Provided material:
"""

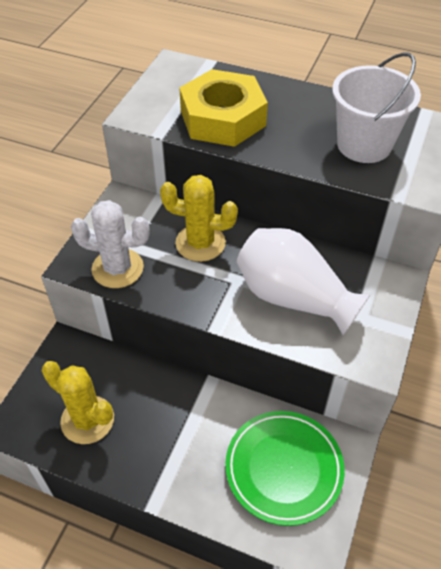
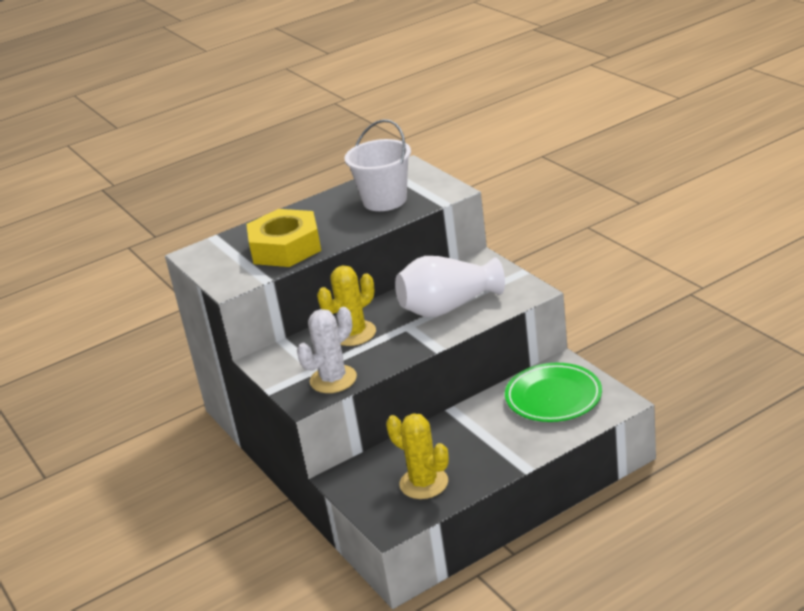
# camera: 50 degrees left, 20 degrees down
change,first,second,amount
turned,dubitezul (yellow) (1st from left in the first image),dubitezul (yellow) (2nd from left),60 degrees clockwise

"""

Problem requirements: Write out every line of the data that holds the word "left".

Answer box:
# camera: 50 degrees left, 20 degrees down
turned,dubitezul (yellow) (1st from left in the first image),dubitezul (yellow) (2nd from left),60 degrees clockwise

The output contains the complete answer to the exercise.